RECORD SET:
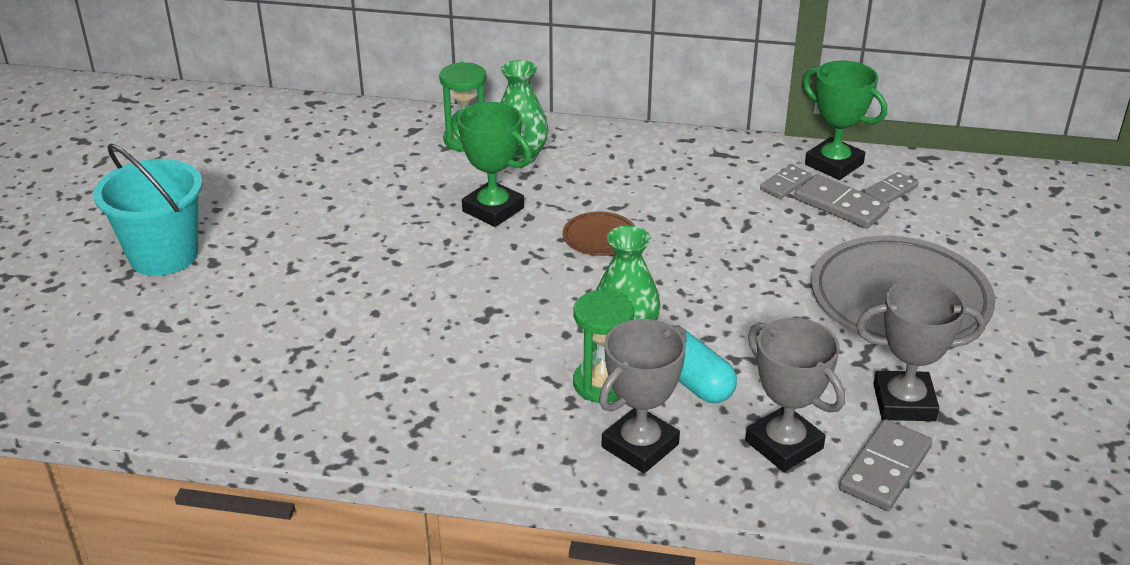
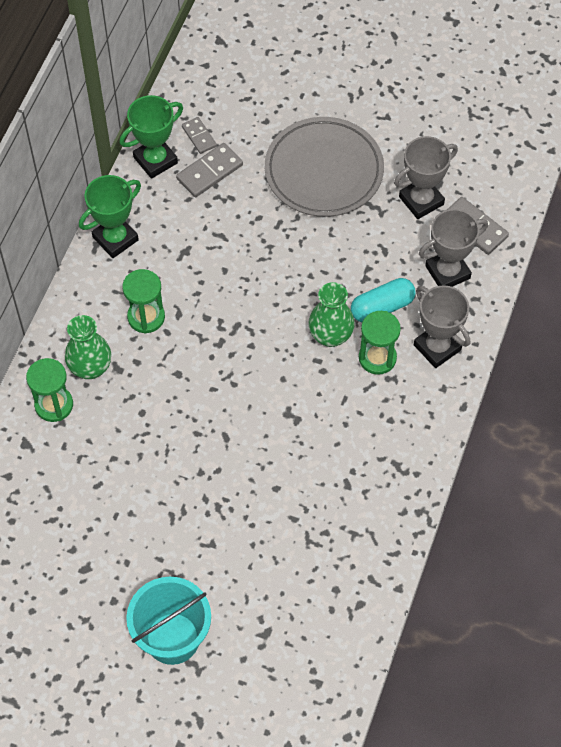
camera: 80 degrees left, 25 degrees up
(493, 209) = (162, 397): green trophy -> green trophy (115, 239)
(600, 238) = (216, 331): brown plate -> none
(602, 185) = (146, 317): none -> green hourglass
(785, 184) = (174, 198): grey domino -> none
(904, 402) = (421, 200): grey trophy -> grey trophy turned 45 degrees clockwise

TO DO: Copy verbatim the span of lines that begins with the line holding "(602, 185) = (146, 317): none" and ends at the last line of the records.

WRITTEN SOLUTION:
(602, 185) = (146, 317): none -> green hourglass
(785, 184) = (174, 198): grey domino -> none
(904, 402) = (421, 200): grey trophy -> grey trophy turned 45 degrees clockwise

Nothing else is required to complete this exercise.